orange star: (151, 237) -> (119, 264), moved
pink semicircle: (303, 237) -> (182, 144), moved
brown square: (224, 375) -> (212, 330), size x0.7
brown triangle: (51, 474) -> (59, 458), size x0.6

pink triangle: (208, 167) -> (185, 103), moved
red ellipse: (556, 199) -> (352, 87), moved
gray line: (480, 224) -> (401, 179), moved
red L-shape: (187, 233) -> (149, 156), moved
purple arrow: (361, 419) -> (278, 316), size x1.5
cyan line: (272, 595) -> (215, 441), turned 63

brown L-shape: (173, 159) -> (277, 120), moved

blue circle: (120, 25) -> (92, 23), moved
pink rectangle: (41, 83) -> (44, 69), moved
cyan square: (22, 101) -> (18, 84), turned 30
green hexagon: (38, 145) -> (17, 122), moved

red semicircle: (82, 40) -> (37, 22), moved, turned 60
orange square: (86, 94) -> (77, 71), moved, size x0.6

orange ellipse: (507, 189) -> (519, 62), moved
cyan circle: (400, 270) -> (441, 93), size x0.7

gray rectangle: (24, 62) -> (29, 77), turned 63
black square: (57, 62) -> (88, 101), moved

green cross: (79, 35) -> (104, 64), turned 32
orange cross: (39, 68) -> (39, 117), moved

+ + + +

◆ **ABOUT THIS TASK**
Starting with the first record, copy everything through the final one exactly.

◆ **TASK SOLUTION**
orange star: (151, 237) -> (119, 264), moved
pink semicircle: (303, 237) -> (182, 144), moved
brown square: (224, 375) -> (212, 330), size x0.7
brown triangle: (51, 474) -> (59, 458), size x0.6

pink triangle: (208, 167) -> (185, 103), moved
red ellipse: (556, 199) -> (352, 87), moved
gray line: (480, 224) -> (401, 179), moved
red L-shape: (187, 233) -> (149, 156), moved
purple arrow: (361, 419) -> (278, 316), size x1.5
cyan line: (272, 595) -> (215, 441), turned 63

brown L-shape: (173, 159) -> (277, 120), moved

blue circle: (120, 25) -> (92, 23), moved
pink rectangle: (41, 83) -> (44, 69), moved
cyan square: (22, 101) -> (18, 84), turned 30
green hexagon: (38, 145) -> (17, 122), moved

red semicircle: (82, 40) -> (37, 22), moved, turned 60
orange square: (86, 94) -> (77, 71), moved, size x0.6

orange ellipse: (507, 189) -> (519, 62), moved
cyan circle: (400, 270) -> (441, 93), size x0.7

gray rectangle: (24, 62) -> (29, 77), turned 63
black square: (57, 62) -> (88, 101), moved

green cross: (79, 35) -> (104, 64), turned 32
orange cross: (39, 68) -> (39, 117), moved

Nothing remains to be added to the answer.